Data excerpts
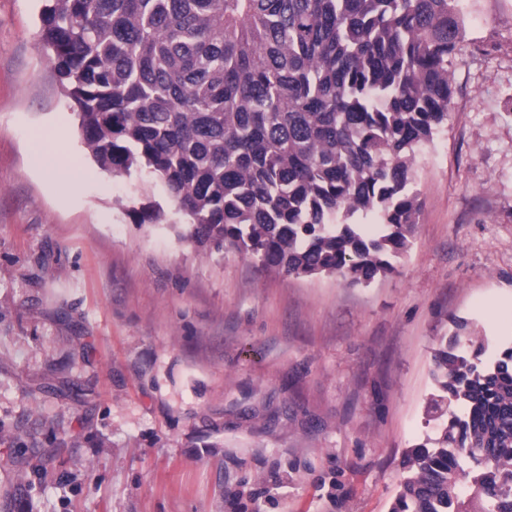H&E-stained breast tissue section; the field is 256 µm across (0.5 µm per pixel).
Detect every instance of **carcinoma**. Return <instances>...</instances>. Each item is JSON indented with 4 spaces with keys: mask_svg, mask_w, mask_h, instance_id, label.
Wrapping results in <instances>:
<instances>
[{
    "mask_svg": "<svg viewBox=\"0 0 512 512\" xmlns=\"http://www.w3.org/2000/svg\"><path fill=\"white\" fill-rule=\"evenodd\" d=\"M455 2L46 0L42 38L94 161L158 178L191 240L357 285L392 272L420 223L415 157L448 121ZM485 352L457 335L436 351L448 422L403 455L391 512H512V347ZM461 455L489 507L460 498Z\"/></svg>",
    "mask_w": 512,
    "mask_h": 512,
    "instance_id": "1",
    "label": "carcinoma"
}]
</instances>
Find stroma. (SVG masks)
I'll use <instances>...</instances> for the list:
<instances>
[{
	"instance_id": "1",
	"label": "stroma",
	"mask_w": 512,
	"mask_h": 512,
	"mask_svg": "<svg viewBox=\"0 0 512 512\" xmlns=\"http://www.w3.org/2000/svg\"><path fill=\"white\" fill-rule=\"evenodd\" d=\"M43 7L0 0V512H390L441 337L512 345V0H456L421 220L354 286L202 249L99 169Z\"/></svg>"
}]
</instances>
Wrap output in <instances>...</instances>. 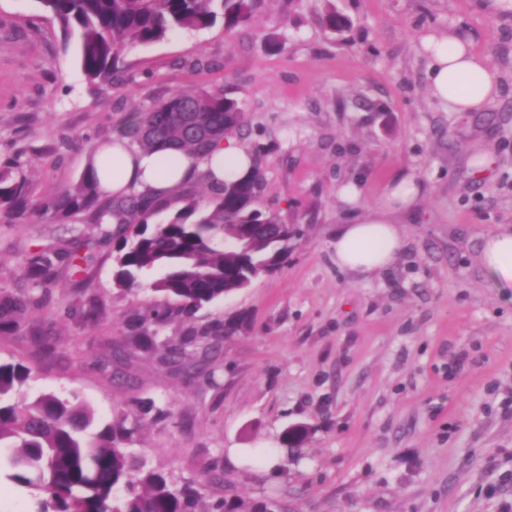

Exercise aim
Set the listing down in full and exactly. Pictures within it should not appear in the copy.

The response
H&E-stained breast tissue section; the field is 256 µm across (0.5 µm per pixel).
Detect every instance of **carcinoma**. Return <instances>...</instances>. Each item is JSON indented with 4 spaces with keys: mask_svg, mask_w, mask_h, instance_id, label.
Wrapping results in <instances>:
<instances>
[{
    "mask_svg": "<svg viewBox=\"0 0 512 512\" xmlns=\"http://www.w3.org/2000/svg\"><path fill=\"white\" fill-rule=\"evenodd\" d=\"M455 2L46 0L42 38L94 161L158 178L191 240L357 285L392 272L420 223L415 157L448 121ZM485 352L457 335L436 351L448 422L403 455L391 512H512V347ZM461 455L489 507L460 498Z\"/></svg>",
    "mask_w": 512,
    "mask_h": 512,
    "instance_id": "1",
    "label": "carcinoma"
}]
</instances>
Find stroma. (SVG masks)
I'll use <instances>...</instances> for the list:
<instances>
[{
	"instance_id": "1",
	"label": "stroma",
	"mask_w": 512,
	"mask_h": 512,
	"mask_svg": "<svg viewBox=\"0 0 512 512\" xmlns=\"http://www.w3.org/2000/svg\"><path fill=\"white\" fill-rule=\"evenodd\" d=\"M43 7L0 0V512H390L441 337L512 345V0H456L421 220L354 286L202 249L99 169Z\"/></svg>"
}]
</instances>
Wrap output in <instances>...</instances>. 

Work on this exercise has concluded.